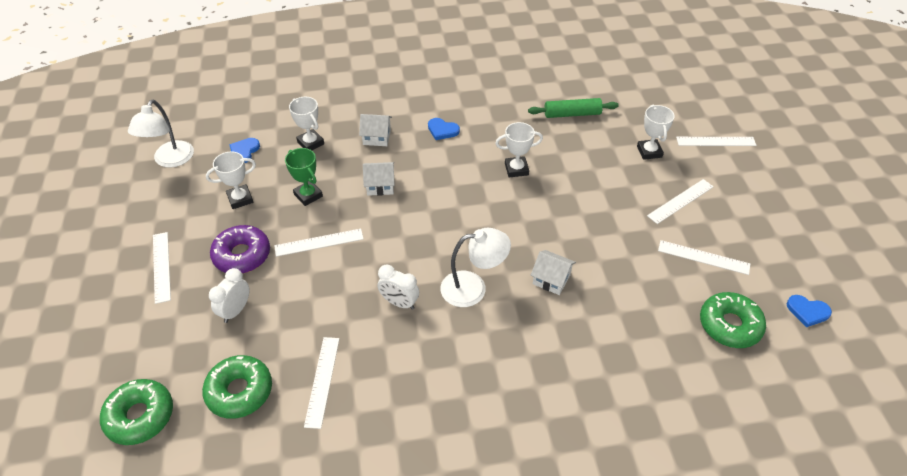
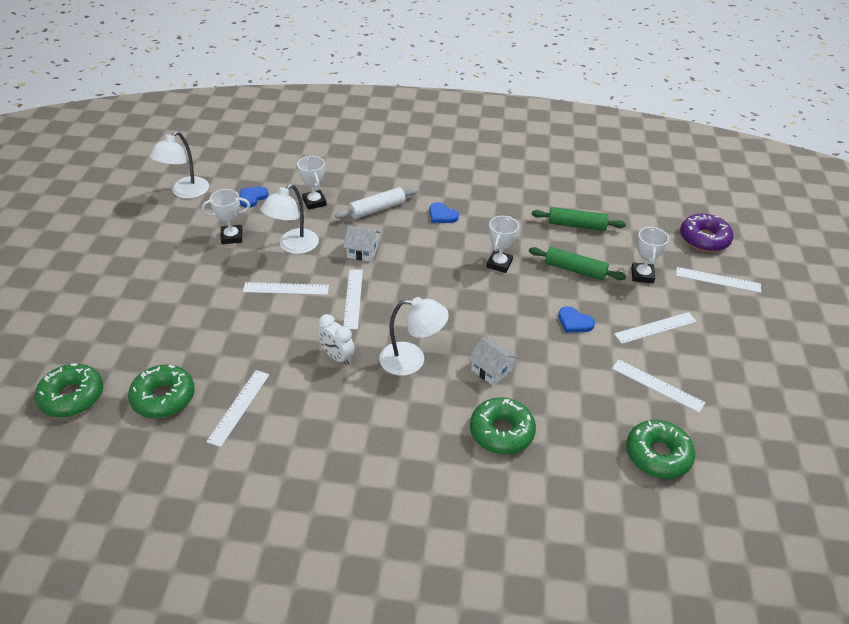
camera: 15 degrees right, 5 degrees down
white ruler [153,232,171,304] -> white ruler moved to [343,270,363,330]
white clock [209,268,250,323] -> none
purple donut [210,225,270,274] -> purple donut moved to [680,214,733,252]
green trophy [285,148,323,206] -> white lamp [260,184,319,254]
white house [359,114,392,146] -> white rolling pin [335,187,418,219]
white trophy [495,122,543,177] -> white trophy turned 75 degrees counterclockwise [486,216,519,273]
blue heart [787,295,832,327] -> blue heart moved to [558,306,595,333]
none -> green donut [470,397,536,455]
none -> green rolling pin [529,247,626,280]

TASK DIRECTIONS: Return every record exactly, leaving out the pictures.

RESULT:
camera: 15 degrees right, 5 degrees down
white ruler [153,232,171,304] -> white ruler moved to [343,270,363,330]
white clock [209,268,250,323] -> none
purple donut [210,225,270,274] -> purple donut moved to [680,214,733,252]
green trophy [285,148,323,206] -> white lamp [260,184,319,254]
white house [359,114,392,146] -> white rolling pin [335,187,418,219]
white trophy [495,122,543,177] -> white trophy turned 75 degrees counterclockwise [486,216,519,273]
blue heart [787,295,832,327] -> blue heart moved to [558,306,595,333]
none -> green donut [470,397,536,455]
none -> green rolling pin [529,247,626,280]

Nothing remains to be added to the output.